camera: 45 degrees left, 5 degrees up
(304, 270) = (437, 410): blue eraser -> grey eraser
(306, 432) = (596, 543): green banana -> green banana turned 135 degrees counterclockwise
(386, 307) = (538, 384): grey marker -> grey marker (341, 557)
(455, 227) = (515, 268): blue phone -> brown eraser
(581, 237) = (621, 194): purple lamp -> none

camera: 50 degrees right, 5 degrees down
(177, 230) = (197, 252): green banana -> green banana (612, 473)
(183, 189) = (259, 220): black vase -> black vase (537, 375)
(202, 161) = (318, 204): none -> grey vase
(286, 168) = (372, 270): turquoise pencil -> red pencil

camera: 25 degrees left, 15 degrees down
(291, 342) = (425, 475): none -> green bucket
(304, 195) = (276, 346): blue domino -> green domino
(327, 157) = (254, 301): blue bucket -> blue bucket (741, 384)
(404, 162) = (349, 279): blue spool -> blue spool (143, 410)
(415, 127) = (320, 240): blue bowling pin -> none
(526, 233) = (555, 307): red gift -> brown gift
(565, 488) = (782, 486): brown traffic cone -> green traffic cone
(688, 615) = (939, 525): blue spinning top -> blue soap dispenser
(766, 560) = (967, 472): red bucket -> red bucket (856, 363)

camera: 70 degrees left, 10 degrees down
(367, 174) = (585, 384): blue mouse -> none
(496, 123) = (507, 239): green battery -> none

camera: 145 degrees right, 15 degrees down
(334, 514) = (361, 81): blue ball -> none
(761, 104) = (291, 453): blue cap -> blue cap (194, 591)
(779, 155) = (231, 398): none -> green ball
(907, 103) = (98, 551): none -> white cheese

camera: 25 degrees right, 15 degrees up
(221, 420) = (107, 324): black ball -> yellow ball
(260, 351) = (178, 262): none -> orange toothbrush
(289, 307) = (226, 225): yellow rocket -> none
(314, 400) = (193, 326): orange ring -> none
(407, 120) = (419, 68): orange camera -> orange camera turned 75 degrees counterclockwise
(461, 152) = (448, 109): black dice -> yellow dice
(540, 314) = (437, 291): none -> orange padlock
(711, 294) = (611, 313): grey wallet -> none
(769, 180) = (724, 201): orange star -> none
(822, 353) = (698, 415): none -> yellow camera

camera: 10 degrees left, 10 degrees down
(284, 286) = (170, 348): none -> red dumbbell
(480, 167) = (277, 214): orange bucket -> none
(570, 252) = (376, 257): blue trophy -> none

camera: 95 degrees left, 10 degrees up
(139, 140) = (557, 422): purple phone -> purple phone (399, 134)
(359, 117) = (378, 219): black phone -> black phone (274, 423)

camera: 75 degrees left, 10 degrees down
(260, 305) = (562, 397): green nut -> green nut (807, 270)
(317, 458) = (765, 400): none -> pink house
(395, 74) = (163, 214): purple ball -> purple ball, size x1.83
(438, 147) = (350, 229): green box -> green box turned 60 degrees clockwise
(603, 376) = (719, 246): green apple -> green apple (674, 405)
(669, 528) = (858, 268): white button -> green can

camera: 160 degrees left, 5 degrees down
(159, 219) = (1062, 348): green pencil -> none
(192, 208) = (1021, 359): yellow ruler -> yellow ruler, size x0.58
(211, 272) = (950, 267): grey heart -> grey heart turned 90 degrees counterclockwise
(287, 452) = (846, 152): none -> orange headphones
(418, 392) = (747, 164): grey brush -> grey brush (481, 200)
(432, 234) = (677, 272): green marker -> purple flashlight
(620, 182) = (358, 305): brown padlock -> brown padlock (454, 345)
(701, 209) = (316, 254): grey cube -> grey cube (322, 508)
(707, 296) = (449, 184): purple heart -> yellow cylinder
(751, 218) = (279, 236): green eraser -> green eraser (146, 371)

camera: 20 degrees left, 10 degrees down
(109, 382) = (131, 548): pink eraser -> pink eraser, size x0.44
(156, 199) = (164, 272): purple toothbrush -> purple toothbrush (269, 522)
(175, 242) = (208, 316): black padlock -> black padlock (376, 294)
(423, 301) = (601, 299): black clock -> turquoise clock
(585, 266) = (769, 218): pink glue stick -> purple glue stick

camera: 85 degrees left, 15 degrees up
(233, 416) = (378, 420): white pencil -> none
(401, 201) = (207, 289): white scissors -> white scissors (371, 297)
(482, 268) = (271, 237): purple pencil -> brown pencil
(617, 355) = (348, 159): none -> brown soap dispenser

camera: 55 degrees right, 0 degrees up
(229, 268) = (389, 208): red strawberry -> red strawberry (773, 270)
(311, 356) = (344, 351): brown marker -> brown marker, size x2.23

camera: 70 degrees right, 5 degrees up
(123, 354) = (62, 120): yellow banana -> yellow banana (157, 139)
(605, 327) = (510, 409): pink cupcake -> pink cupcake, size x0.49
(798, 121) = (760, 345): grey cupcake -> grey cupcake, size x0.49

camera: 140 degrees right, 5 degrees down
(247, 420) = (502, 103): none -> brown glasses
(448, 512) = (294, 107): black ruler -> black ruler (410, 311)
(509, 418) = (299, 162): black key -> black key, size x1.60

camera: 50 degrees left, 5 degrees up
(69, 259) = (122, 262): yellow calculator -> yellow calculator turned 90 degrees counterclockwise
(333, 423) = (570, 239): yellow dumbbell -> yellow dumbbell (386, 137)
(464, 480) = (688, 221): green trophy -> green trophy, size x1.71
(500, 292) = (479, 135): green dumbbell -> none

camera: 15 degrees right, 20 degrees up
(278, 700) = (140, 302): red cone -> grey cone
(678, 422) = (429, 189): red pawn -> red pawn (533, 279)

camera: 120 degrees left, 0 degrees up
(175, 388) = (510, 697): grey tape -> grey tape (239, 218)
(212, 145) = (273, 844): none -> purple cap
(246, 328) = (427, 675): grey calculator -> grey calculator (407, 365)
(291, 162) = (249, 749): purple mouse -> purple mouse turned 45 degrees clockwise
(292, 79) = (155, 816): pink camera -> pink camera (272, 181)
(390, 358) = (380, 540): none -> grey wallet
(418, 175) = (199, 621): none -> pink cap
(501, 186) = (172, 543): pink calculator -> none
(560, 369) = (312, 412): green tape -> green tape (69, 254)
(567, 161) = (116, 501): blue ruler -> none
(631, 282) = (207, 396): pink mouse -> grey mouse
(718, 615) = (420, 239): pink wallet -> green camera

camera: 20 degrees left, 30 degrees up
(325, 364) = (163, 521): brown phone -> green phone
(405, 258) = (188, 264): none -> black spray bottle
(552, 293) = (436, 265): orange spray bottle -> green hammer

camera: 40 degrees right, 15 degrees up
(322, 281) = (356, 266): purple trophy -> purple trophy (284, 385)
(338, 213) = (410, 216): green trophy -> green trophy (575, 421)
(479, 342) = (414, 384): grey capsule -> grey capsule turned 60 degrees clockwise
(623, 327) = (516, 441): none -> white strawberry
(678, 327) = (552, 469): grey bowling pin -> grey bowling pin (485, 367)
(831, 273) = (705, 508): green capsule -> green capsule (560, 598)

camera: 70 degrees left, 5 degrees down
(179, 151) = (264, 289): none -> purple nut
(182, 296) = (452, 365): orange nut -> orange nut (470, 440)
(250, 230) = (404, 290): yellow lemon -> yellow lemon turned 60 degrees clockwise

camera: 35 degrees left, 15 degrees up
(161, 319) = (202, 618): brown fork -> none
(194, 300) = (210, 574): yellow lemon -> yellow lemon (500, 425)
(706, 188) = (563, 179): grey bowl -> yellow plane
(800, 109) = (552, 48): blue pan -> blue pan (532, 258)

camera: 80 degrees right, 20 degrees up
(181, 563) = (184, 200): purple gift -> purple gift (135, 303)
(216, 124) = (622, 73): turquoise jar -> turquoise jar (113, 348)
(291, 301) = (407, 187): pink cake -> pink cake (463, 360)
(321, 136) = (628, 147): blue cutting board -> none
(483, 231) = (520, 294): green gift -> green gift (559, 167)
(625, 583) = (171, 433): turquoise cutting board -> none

● **WHAT IS NEEDED**:
Each line above must be returned exactly as written.

● **EXERCISE ANSWER**:
camera: 45 degrees left, 5 degrees up
(304, 270) = (437, 410): blue eraser -> grey eraser
(306, 432) = (596, 543): green banana -> green banana turned 135 degrees counterclockwise
(386, 307) = (538, 384): grey marker -> grey marker (341, 557)
(455, 227) = (515, 268): blue phone -> brown eraser
(581, 237) = (621, 194): purple lamp -> none

camera: 50 degrees right, 5 degrees down
(177, 230) = (197, 252): green banana -> green banana (612, 473)
(183, 189) = (259, 220): black vase -> black vase (537, 375)
(202, 161) = (318, 204): none -> grey vase
(286, 168) = (372, 270): turquoise pencil -> red pencil

camera: 25 degrees left, 15 degrees down
(291, 342) = (425, 475): none -> green bucket
(304, 195) = (276, 346): blue domino -> green domino
(327, 157) = (254, 301): blue bucket -> blue bucket (741, 384)
(404, 162) = (349, 279): blue spool -> blue spool (143, 410)
(415, 127) = (320, 240): blue bowling pin -> none
(526, 233) = (555, 307): red gift -> brown gift
(565, 488) = (782, 486): brown traffic cone -> green traffic cone
(688, 615) = (939, 525): blue spinning top -> blue soap dispenser
(766, 560) = (967, 472): red bucket -> red bucket (856, 363)

camera: 70 degrees left, 10 degrees down
(367, 174) = (585, 384): blue mouse -> none
(496, 123) = (507, 239): green battery -> none

camera: 145 degrees right, 15 degrees down
(334, 514) = (361, 81): blue ball -> none
(761, 104) = (291, 453): blue cap -> blue cap (194, 591)
(779, 155) = (231, 398): none -> green ball
(907, 103) = (98, 551): none -> white cheese

camera: 25 degrees right, 15 degrees up
(221, 420) = (107, 324): black ball -> yellow ball
(260, 351) = (178, 262): none -> orange toothbrush
(289, 307) = (226, 225): yellow rocket -> none
(314, 400) = (193, 326): orange ring -> none
(407, 120) = (419, 68): orange camera -> orange camera turned 75 degrees counterclockwise
(461, 152) = (448, 109): black dice -> yellow dice
(540, 314) = (437, 291): none -> orange padlock
(711, 294) = (611, 313): grey wallet -> none
(769, 180) = (724, 201): orange star -> none
(822, 353) = (698, 415): none -> yellow camera

camera: 10 degrees left, 10 degrees down
(284, 286) = (170, 348): none -> red dumbbell
(480, 167) = (277, 214): orange bucket -> none
(570, 252) = (376, 257): blue trophy -> none

camera: 95 degrees left, 10 degrees up
(139, 140) = (557, 422): purple phone -> purple phone (399, 134)
(359, 117) = (378, 219): black phone -> black phone (274, 423)

camera: 75 degrees left, 10 degrees down
(260, 305) = (562, 397): green nut -> green nut (807, 270)
(317, 458) = (765, 400): none -> pink house
(395, 74) = (163, 214): purple ball -> purple ball, size x1.83
(438, 147) = (350, 229): green box -> green box turned 60 degrees clockwise
(603, 376) = (719, 246): green apple -> green apple (674, 405)
(669, 528) = (858, 268): white button -> green can

camera: 160 degrees left, 5 degrees down
(159, 219) = (1062, 348): green pencil -> none
(192, 208) = (1021, 359): yellow ruler -> yellow ruler, size x0.58
(211, 272) = (950, 267): grey heart -> grey heart turned 90 degrees counterclockwise
(287, 452) = (846, 152): none -> orange headphones
(418, 392) = (747, 164): grey brush -> grey brush (481, 200)
(432, 234) = (677, 272): green marker -> purple flashlight
(620, 182) = (358, 305): brown padlock -> brown padlock (454, 345)
(701, 209) = (316, 254): grey cube -> grey cube (322, 508)
(707, 296) = (449, 184): purple heart -> yellow cylinder
(751, 218) = (279, 236): green eraser -> green eraser (146, 371)

camera: 20 degrees left, 10 degrees down
(109, 382) = (131, 548): pink eraser -> pink eraser, size x0.44
(156, 199) = (164, 272): purple toothbrush -> purple toothbrush (269, 522)
(175, 242) = (208, 316): black padlock -> black padlock (376, 294)
(423, 301) = (601, 299): black clock -> turquoise clock
(585, 266) = (769, 218): pink glue stick -> purple glue stick

camera: 85 degrees left, 15 degrees up
(233, 416) = (378, 420): white pencil -> none
(401, 201) = (207, 289): white scissors -> white scissors (371, 297)
(482, 268) = (271, 237): purple pencil -> brown pencil
(617, 355) = (348, 159): none -> brown soap dispenser

camera: 55 degrees right, 0 degrees up
(229, 268) = (389, 208): red strawberry -> red strawberry (773, 270)
(311, 356) = (344, 351): brown marker -> brown marker, size x2.23

camera: 70 degrees right, 5 degrees up
(123, 354) = (62, 120): yellow banana -> yellow banana (157, 139)
(605, 327) = (510, 409): pink cupcake -> pink cupcake, size x0.49
(798, 121) = (760, 345): grey cupcake -> grey cupcake, size x0.49

camera: 140 degrees right, 5 degrees down
(247, 420) = (502, 103): none -> brown glasses
(448, 512) = (294, 107): black ruler -> black ruler (410, 311)
(509, 418) = (299, 162): black key -> black key, size x1.60

camera: 50 degrees left, 5 degrees up
(69, 259) = (122, 262): yellow calculator -> yellow calculator turned 90 degrees counterclockwise
(333, 423) = (570, 239): yellow dumbbell -> yellow dumbbell (386, 137)
(464, 480) = (688, 221): green trophy -> green trophy, size x1.71
(500, 292) = (479, 135): green dumbbell -> none

camera: 15 degrees right, 20 degrees up
(278, 700) = (140, 302): red cone -> grey cone
(678, 422) = (429, 189): red pawn -> red pawn (533, 279)

camera: 120 degrees left, 0 degrees up
(175, 388) = (510, 697): grey tape -> grey tape (239, 218)
(212, 145) = (273, 844): none -> purple cap
(246, 328) = (427, 675): grey calculator -> grey calculator (407, 365)
(291, 162) = (249, 749): purple mouse -> purple mouse turned 45 degrees clockwise
(292, 79) = (155, 816): pink camera -> pink camera (272, 181)
(390, 358) = (380, 540): none -> grey wallet
(418, 175) = (199, 621): none -> pink cap
(501, 186) = (172, 543): pink calculator -> none
(560, 369) = (312, 412): green tape -> green tape (69, 254)
(567, 161) = (116, 501): blue ruler -> none
(631, 282) = (207, 396): pink mouse -> grey mouse
(718, 615) = (420, 239): pink wallet -> green camera

camera: 20 degrees left, 30 degrees up
(325, 364) = (163, 521): brown phone -> green phone
(405, 258) = (188, 264): none -> black spray bottle
(552, 293) = (436, 265): orange spray bottle -> green hammer

camera: 40 degrees right, 15 degrees up
(322, 281) = (356, 266): purple trophy -> purple trophy (284, 385)
(338, 213) = (410, 216): green trophy -> green trophy (575, 421)
(479, 342) = (414, 384): grey capsule -> grey capsule turned 60 degrees clockwise
(623, 327) = (516, 441): none -> white strawberry
(678, 327) = (552, 469): grey bowling pin -> grey bowling pin (485, 367)
(831, 273) = (705, 508): green capsule -> green capsule (560, 598)

camera: 70 degrees left, 5 degrees down
(179, 151) = (264, 289): none -> purple nut
(182, 296) = (452, 365): orange nut -> orange nut (470, 440)
(250, 230) = (404, 290): yellow lemon -> yellow lemon turned 60 degrees clockwise

camera: 35 degrees left, 15 degrees up
(161, 319) = (202, 618): brown fork -> none
(194, 300) = (210, 574): yellow lemon -> yellow lemon (500, 425)
(706, 188) = (563, 179): grey bowl -> yellow plane
(800, 109) = (552, 48): blue pan -> blue pan (532, 258)

camera: 80 degrees right, 20 degrees up
(181, 563) = (184, 200): purple gift -> purple gift (135, 303)
(216, 124) = (622, 73): turquoise jar -> turquoise jar (113, 348)
(291, 301) = (407, 187): pink cake -> pink cake (463, 360)
(321, 136) = (628, 147): blue cutting board -> none
(483, 231) = (520, 294): green gift -> green gift (559, 167)
(625, 583) = (171, 433): turquoise cutting board -> none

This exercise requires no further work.